Every line of the material is to be transcribed verbatim, with images omitted.

DATA FOR THIS EXERCISE:
Segment Open

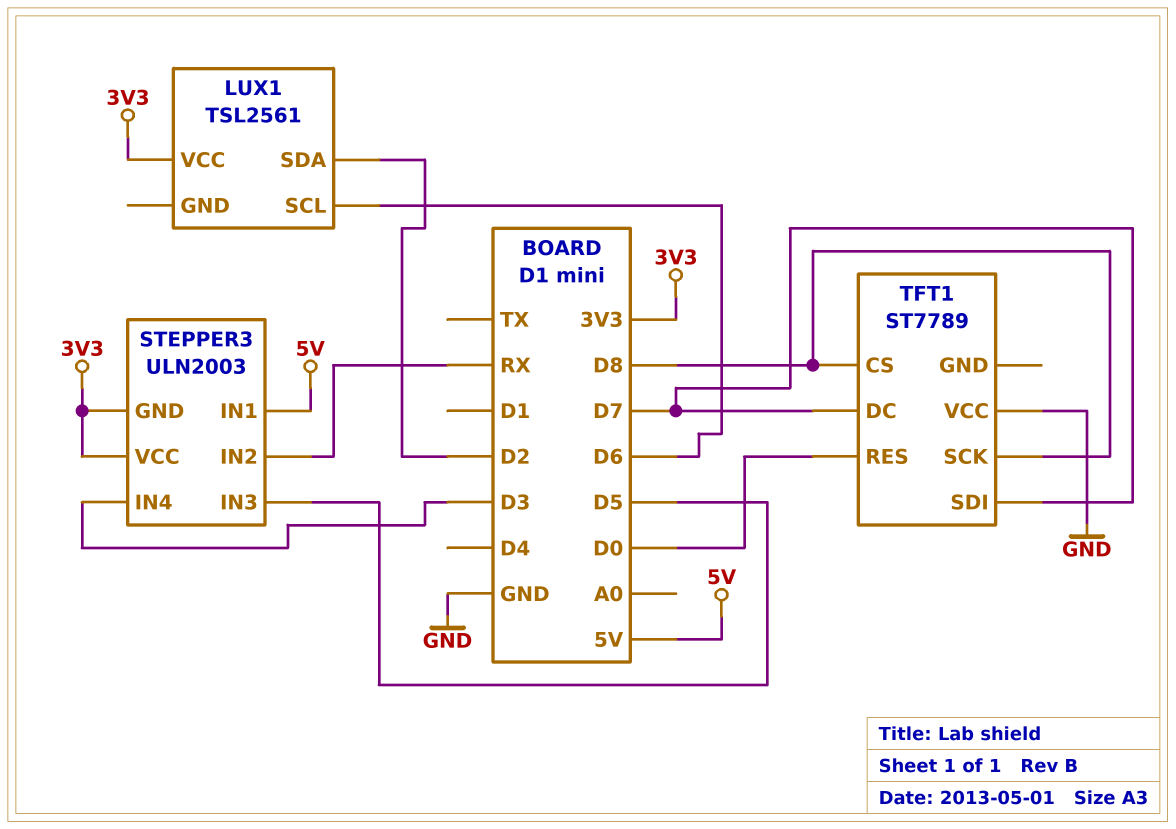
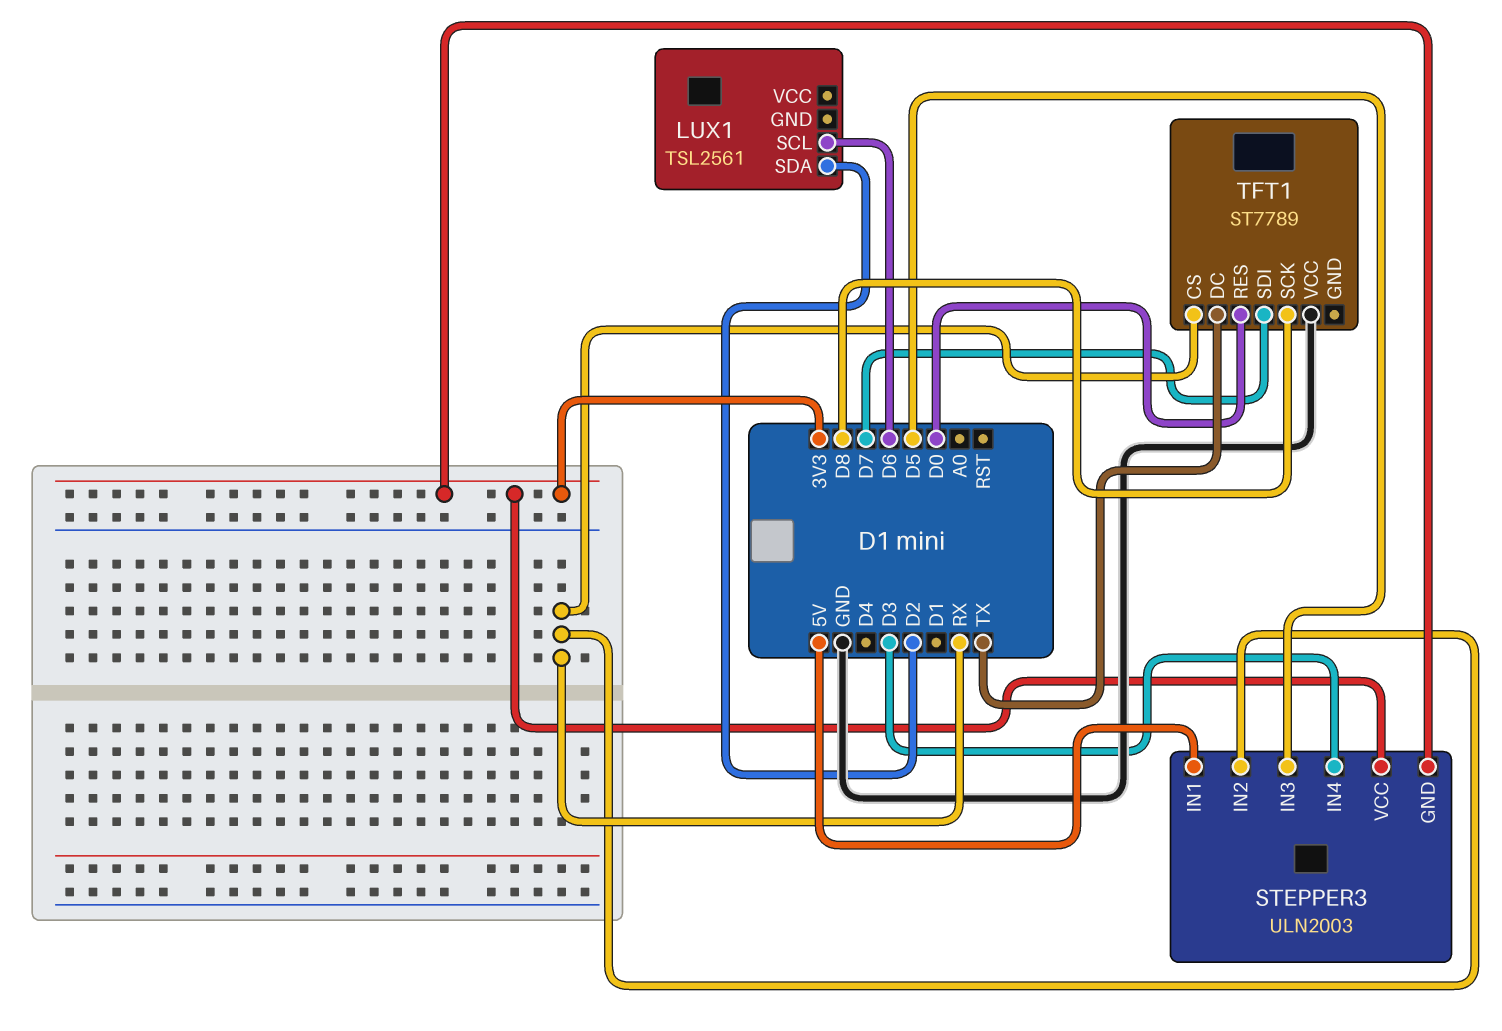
LUX1 pin VCC: 3V3 -> none
TFT1 pin CS: D8 -> RX
TFT1 pin DC: D7 -> TX

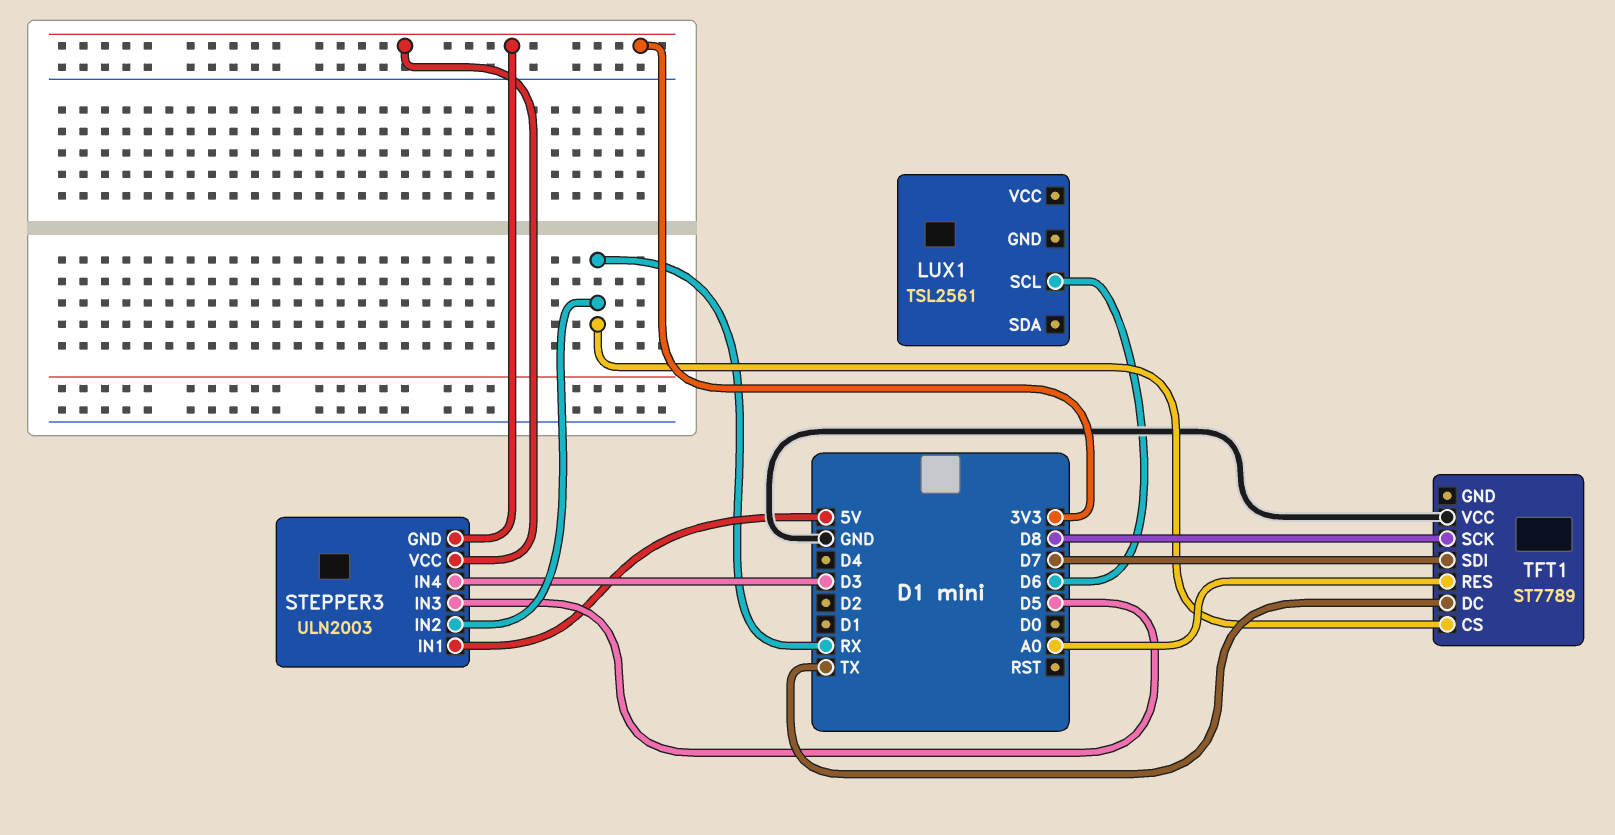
LUX1 pin SDA: D2 -> none
TFT1 pin RES: D0 -> A0

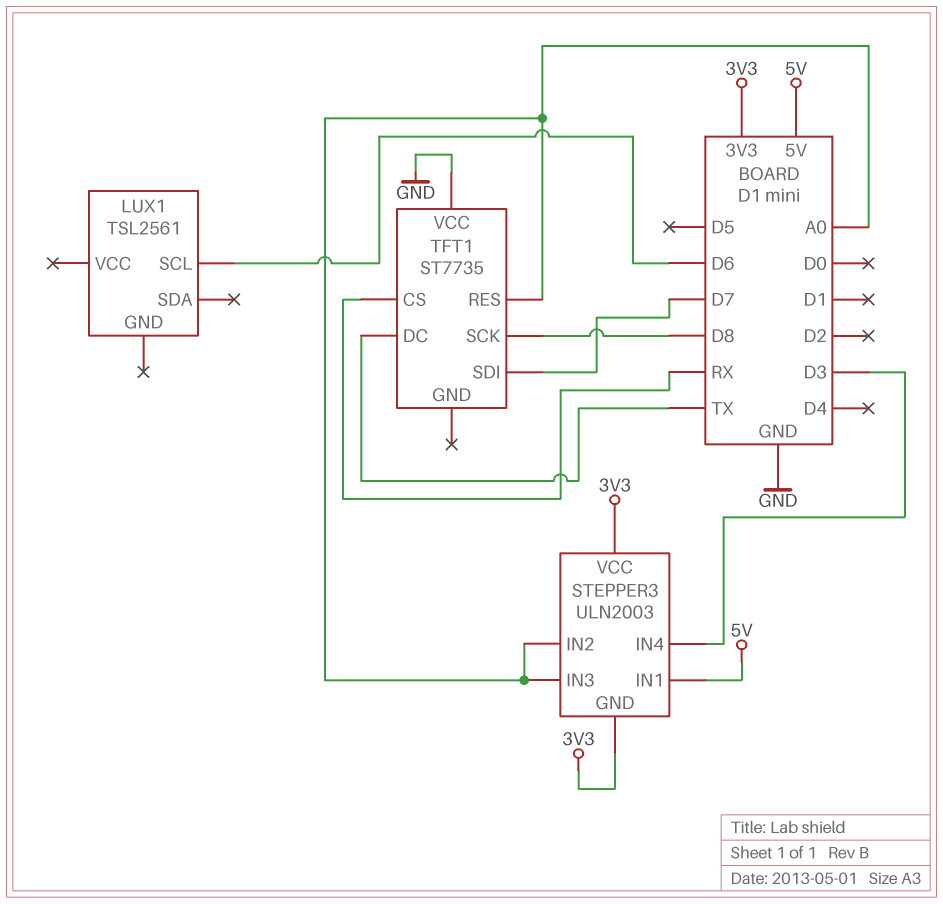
STEPPER3 pin IN2: RX -> A0
STEPPER3 pin IN3: D5 -> A0
TFT1: ST7789 -> ST7735

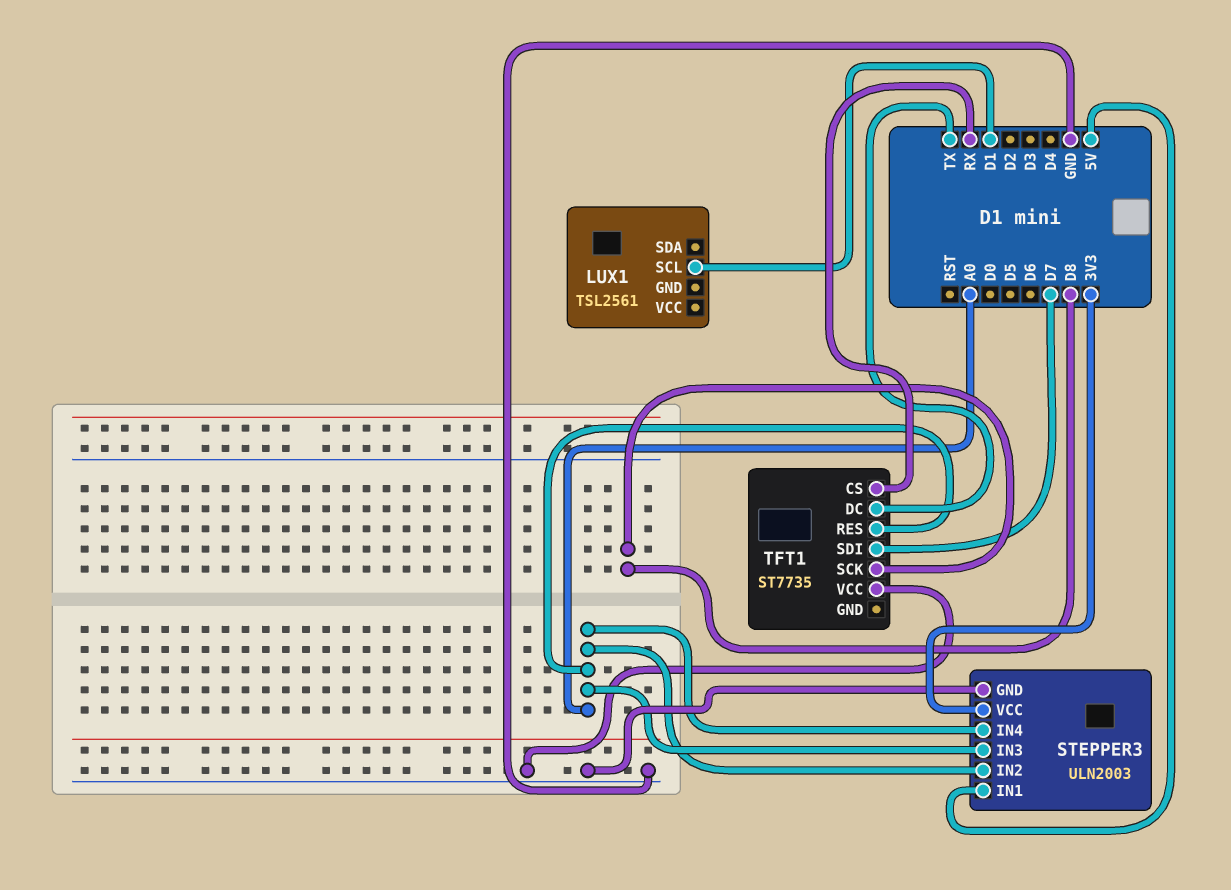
LUX1 pin SCL: D6 -> D1
STEPPER3 pin GND: 3V3 -> GND
STEPPER3 pin IN4: D3 -> A0

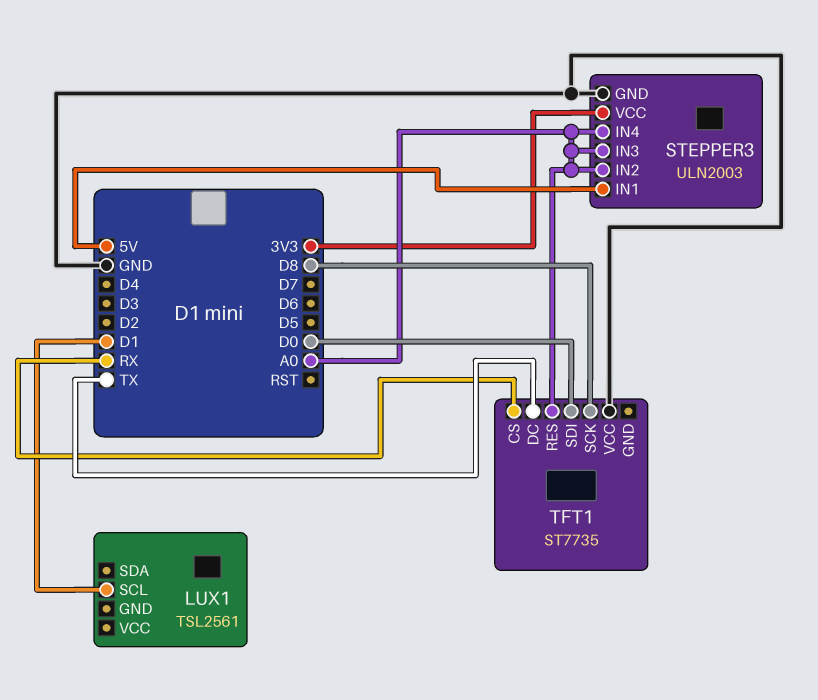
TFT1 pin SDI: D7 -> D0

Segment Closed

RESULT OF THE EXERCISE:
LUX1 pin VCC: 3V3 -> none
TFT1 pin CS: D8 -> RX
TFT1 pin DC: D7 -> TX

LUX1 pin SDA: D2 -> none
TFT1 pin RES: D0 -> A0

STEPPER3 pin IN2: RX -> A0
STEPPER3 pin IN3: D5 -> A0
TFT1: ST7789 -> ST7735

LUX1 pin SCL: D6 -> D1
STEPPER3 pin GND: 3V3 -> GND
STEPPER3 pin IN4: D3 -> A0

TFT1 pin SDI: D7 -> D0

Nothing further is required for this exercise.